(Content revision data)
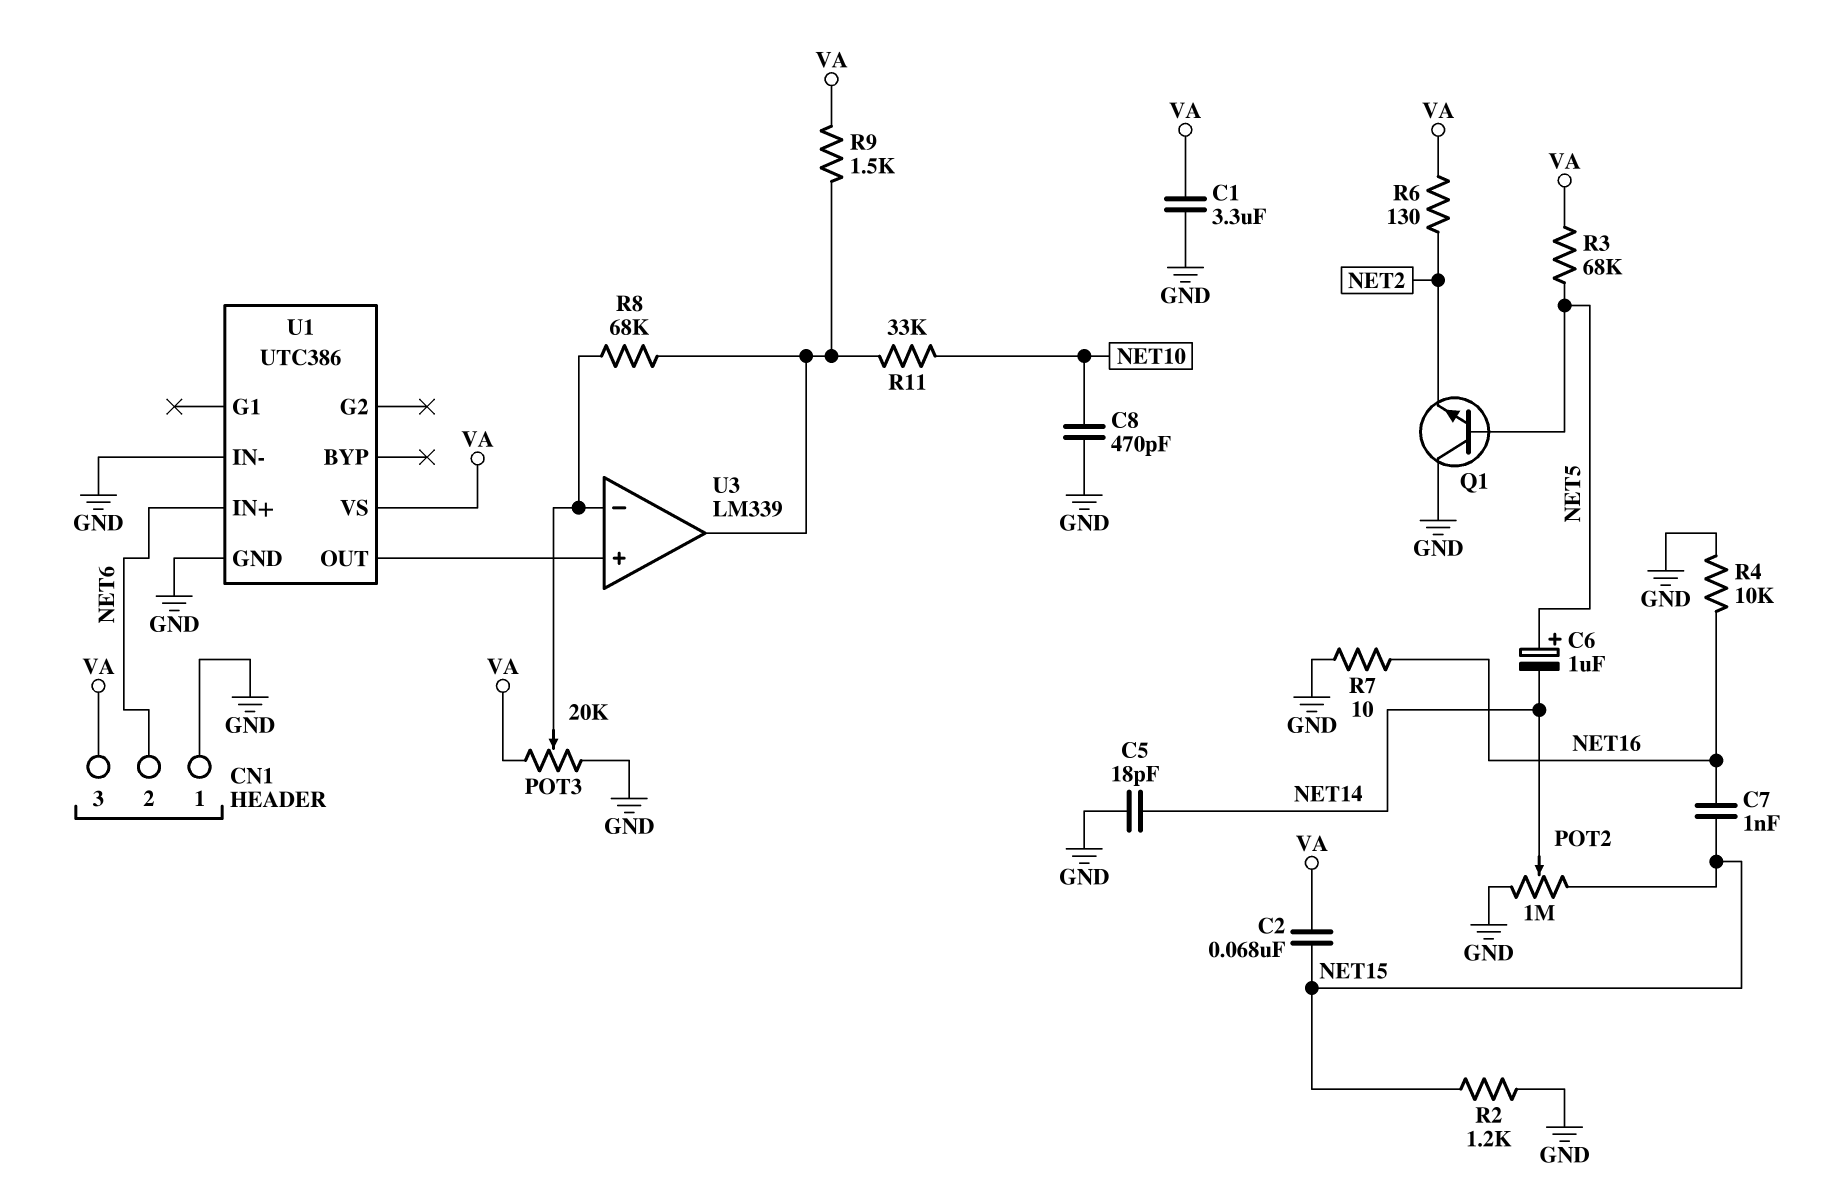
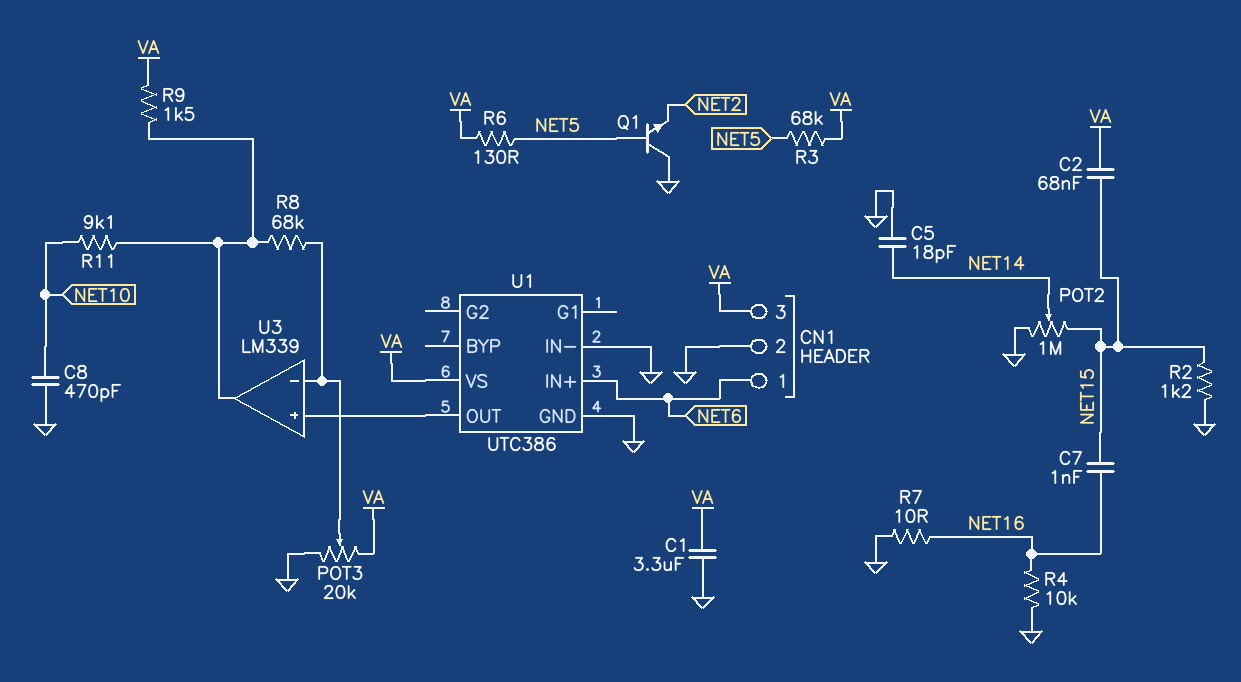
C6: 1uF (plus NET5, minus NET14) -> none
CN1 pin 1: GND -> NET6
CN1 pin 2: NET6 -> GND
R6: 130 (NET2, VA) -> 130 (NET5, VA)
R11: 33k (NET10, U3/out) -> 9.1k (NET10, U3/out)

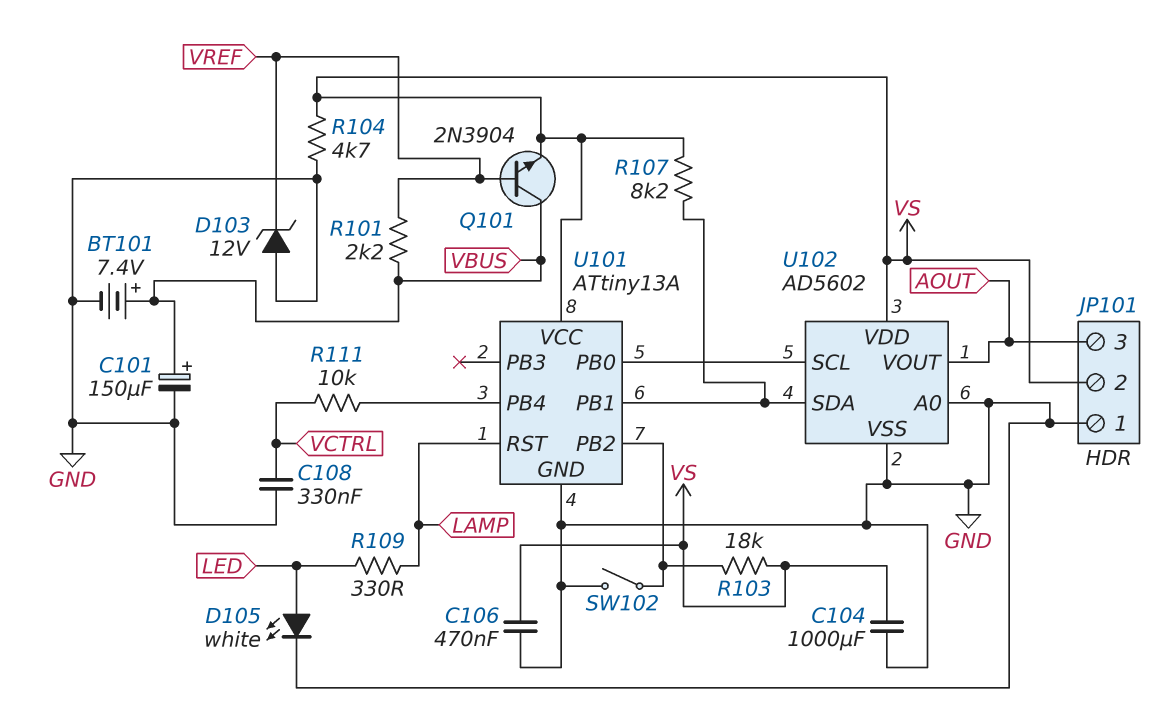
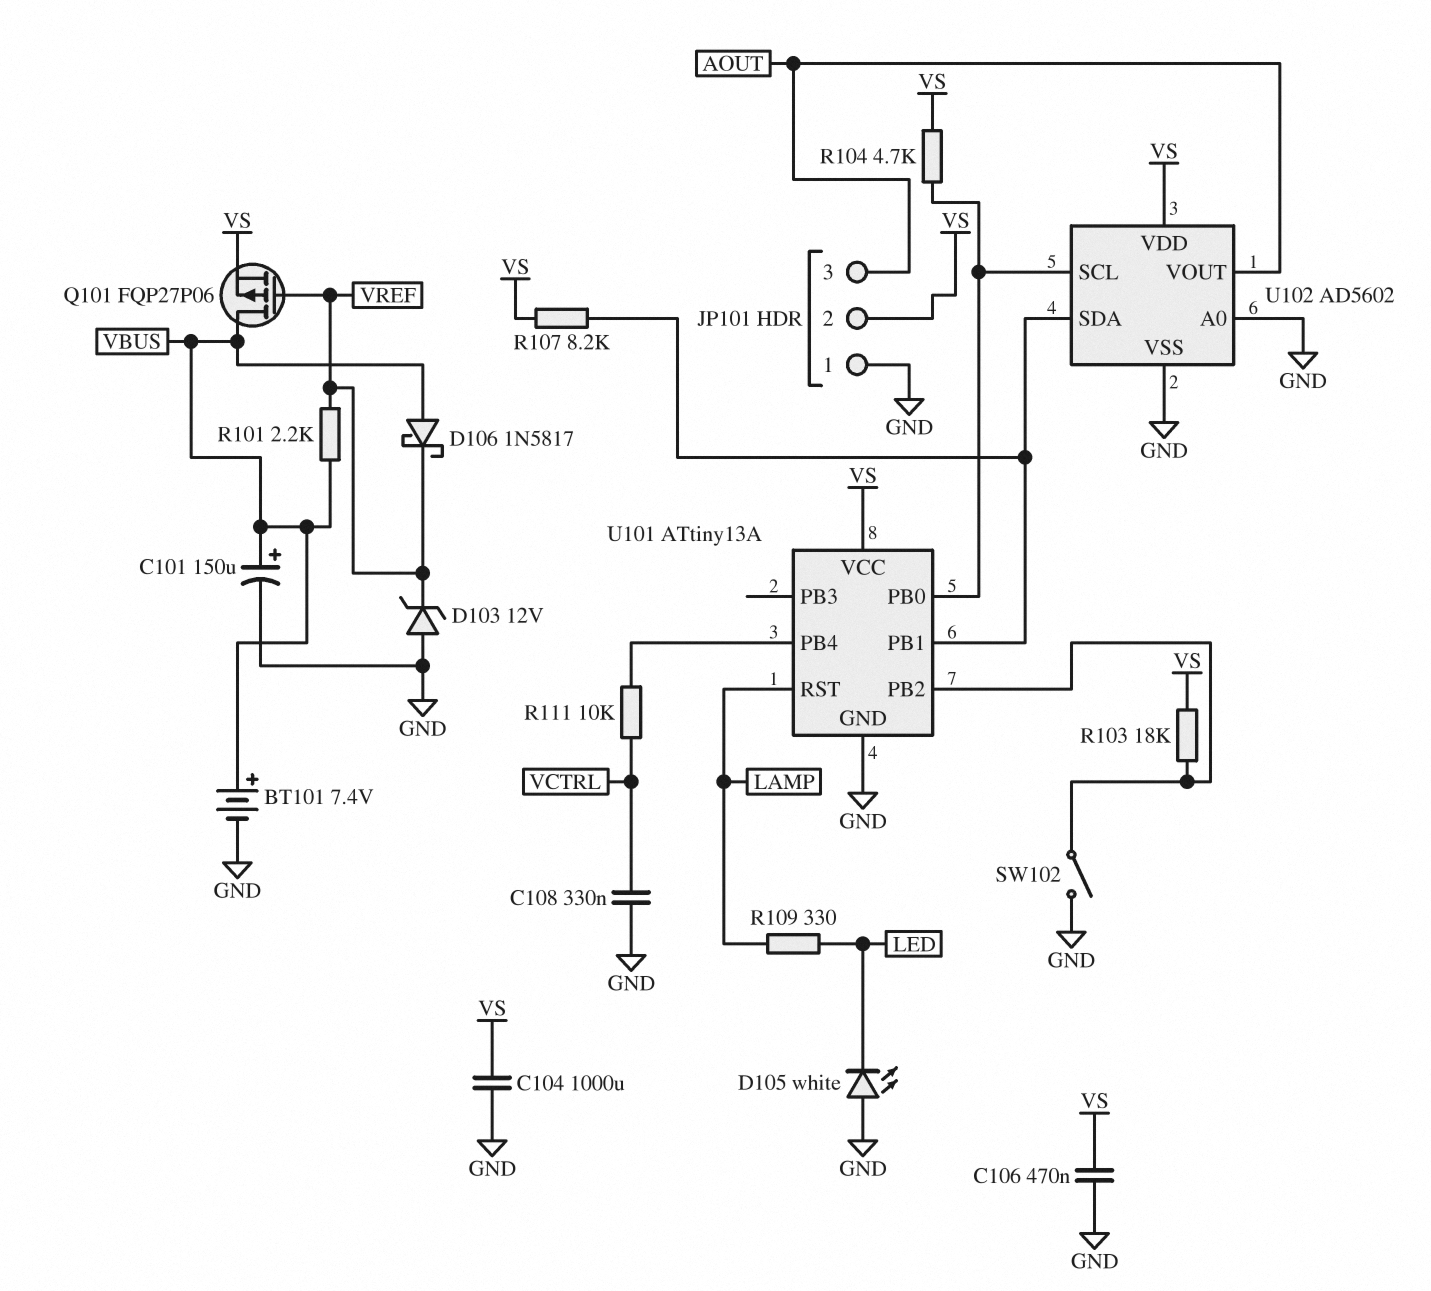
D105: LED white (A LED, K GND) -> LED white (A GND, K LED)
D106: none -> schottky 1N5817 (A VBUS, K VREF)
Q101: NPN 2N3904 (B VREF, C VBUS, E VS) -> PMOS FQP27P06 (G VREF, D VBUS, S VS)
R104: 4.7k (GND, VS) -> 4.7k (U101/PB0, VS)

### Problem statement:
Every line above should be returned word for word, with the pictures left behind.

### Output of the exercise:
C6: 1uF (plus NET5, minus NET14) -> none
CN1 pin 1: GND -> NET6
CN1 pin 2: NET6 -> GND
R6: 130 (NET2, VA) -> 130 (NET5, VA)
R11: 33k (NET10, U3/out) -> 9.1k (NET10, U3/out)

D105: LED white (A LED, K GND) -> LED white (A GND, K LED)
D106: none -> schottky 1N5817 (A VBUS, K VREF)
Q101: NPN 2N3904 (B VREF, C VBUS, E VS) -> PMOS FQP27P06 (G VREF, D VBUS, S VS)
R104: 4.7k (GND, VS) -> 4.7k (U101/PB0, VS)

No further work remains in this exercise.